**Task prompt**
Using the listing below, copy every line that mentions "gray".

**Provided material**
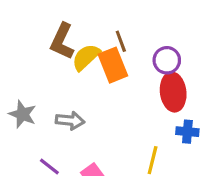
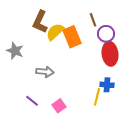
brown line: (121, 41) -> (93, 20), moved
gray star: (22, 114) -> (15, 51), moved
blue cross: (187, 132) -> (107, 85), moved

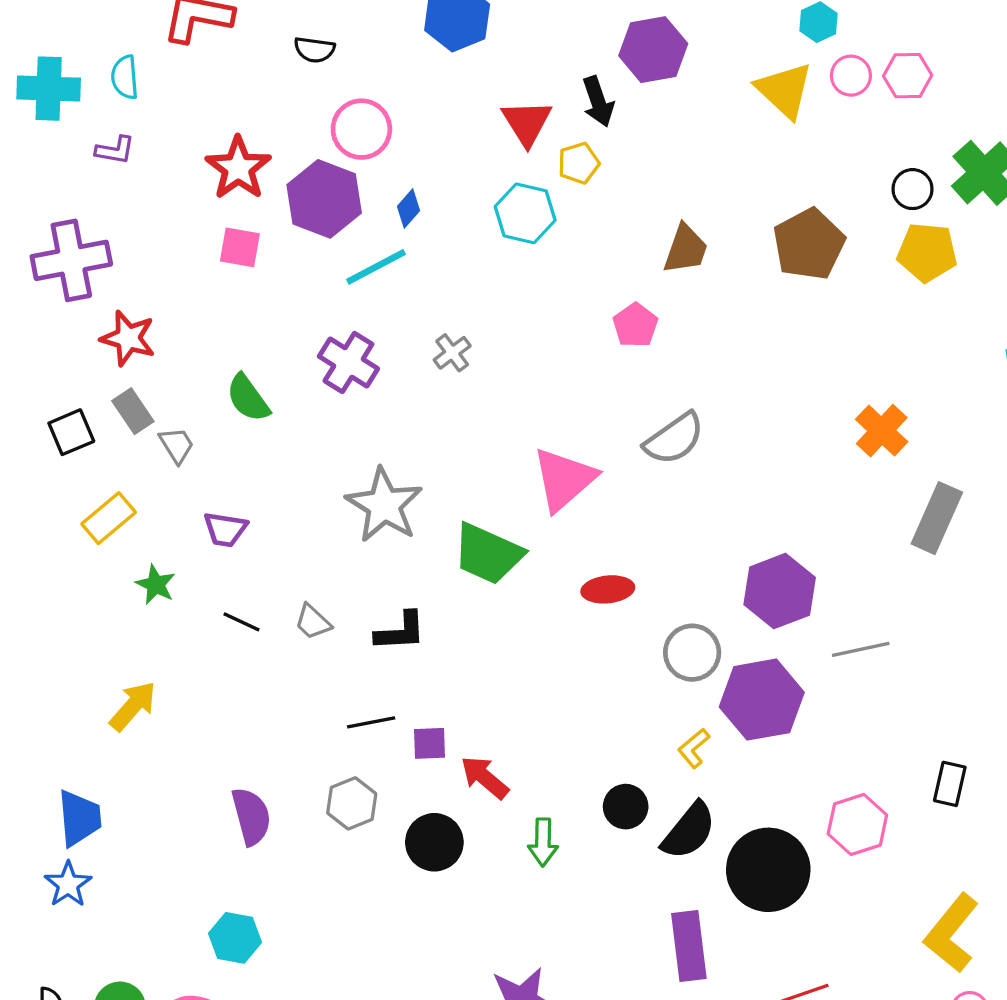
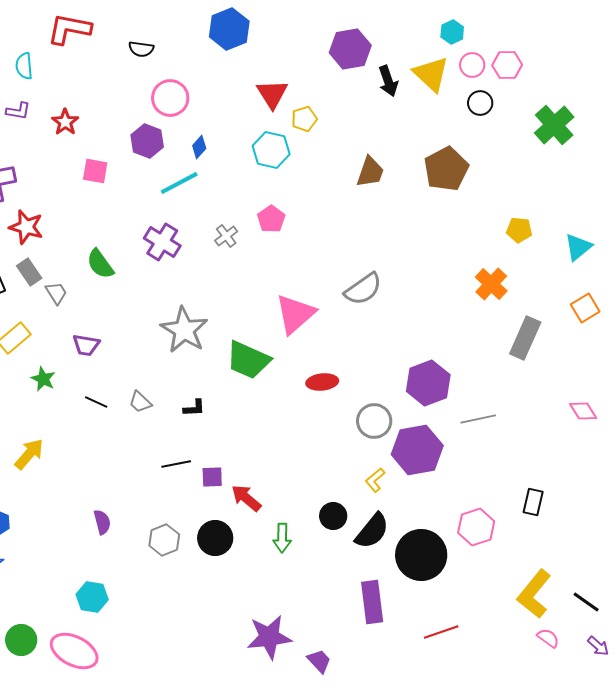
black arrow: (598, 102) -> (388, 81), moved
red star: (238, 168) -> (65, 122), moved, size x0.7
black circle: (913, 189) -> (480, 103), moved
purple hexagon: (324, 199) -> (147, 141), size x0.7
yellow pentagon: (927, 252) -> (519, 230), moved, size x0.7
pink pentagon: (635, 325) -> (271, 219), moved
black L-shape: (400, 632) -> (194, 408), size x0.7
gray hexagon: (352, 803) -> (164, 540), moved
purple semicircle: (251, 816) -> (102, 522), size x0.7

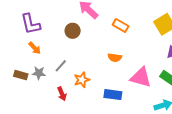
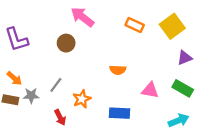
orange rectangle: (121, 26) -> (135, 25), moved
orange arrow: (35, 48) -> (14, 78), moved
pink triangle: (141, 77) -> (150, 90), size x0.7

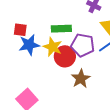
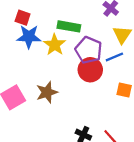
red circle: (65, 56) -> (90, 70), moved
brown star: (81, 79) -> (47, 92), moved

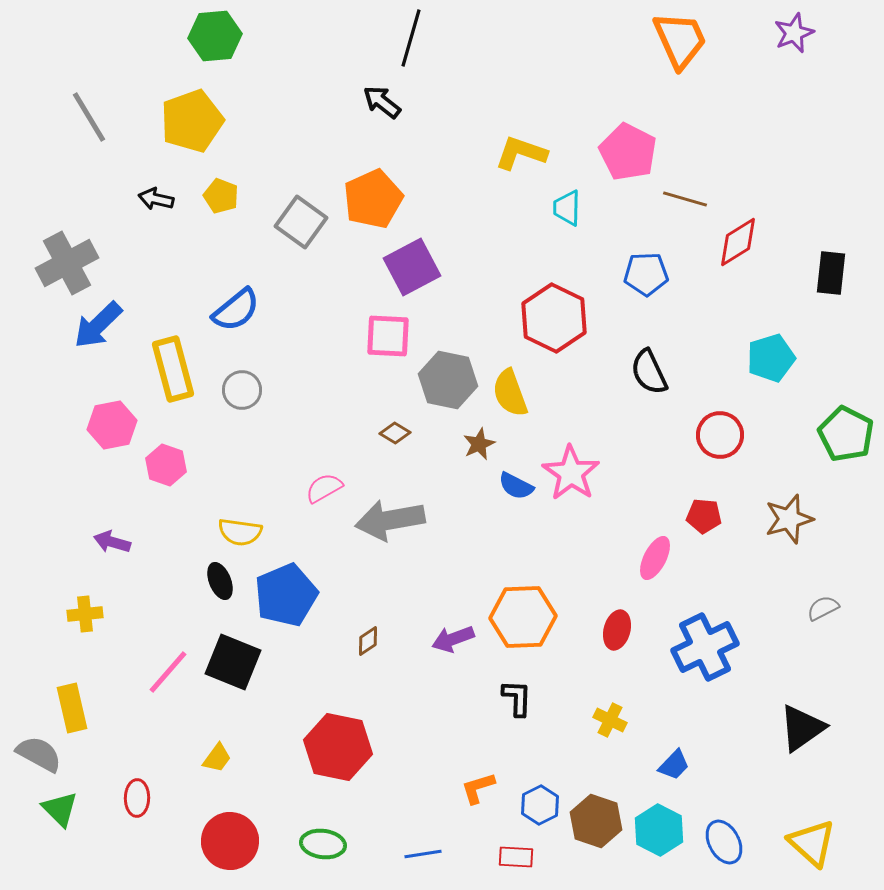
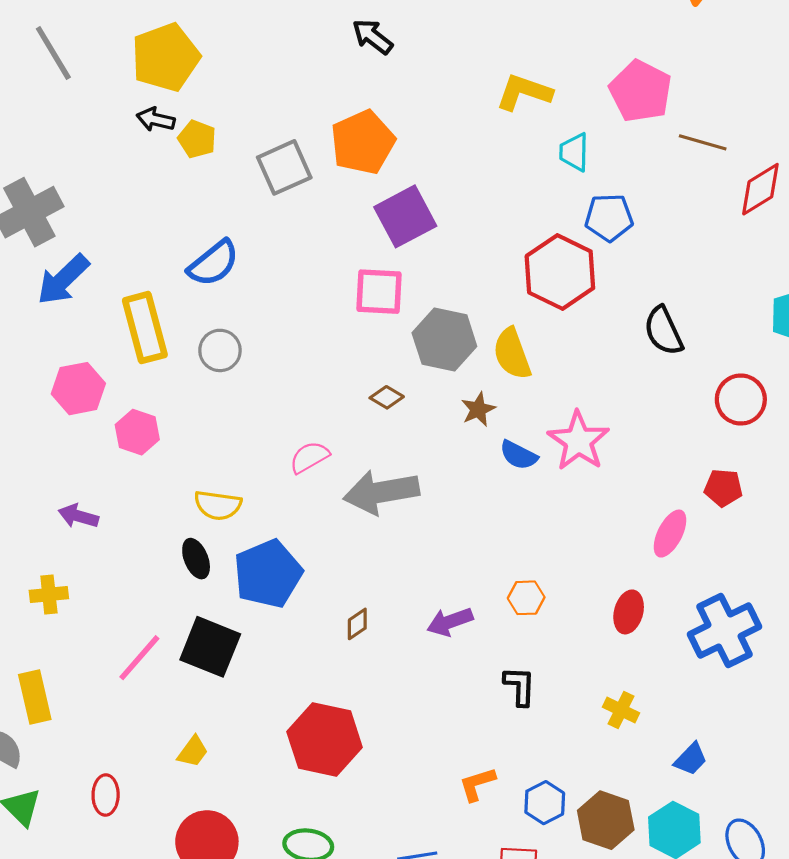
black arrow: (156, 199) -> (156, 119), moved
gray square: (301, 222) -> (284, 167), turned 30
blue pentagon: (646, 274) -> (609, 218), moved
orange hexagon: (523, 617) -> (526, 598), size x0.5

**Exercise answer**
gray star: (22, 114) -> (15, 51), moved
gray hexagon: (352, 803) -> (164, 540), moved
gray square: (301, 222) -> (284, 167), turned 30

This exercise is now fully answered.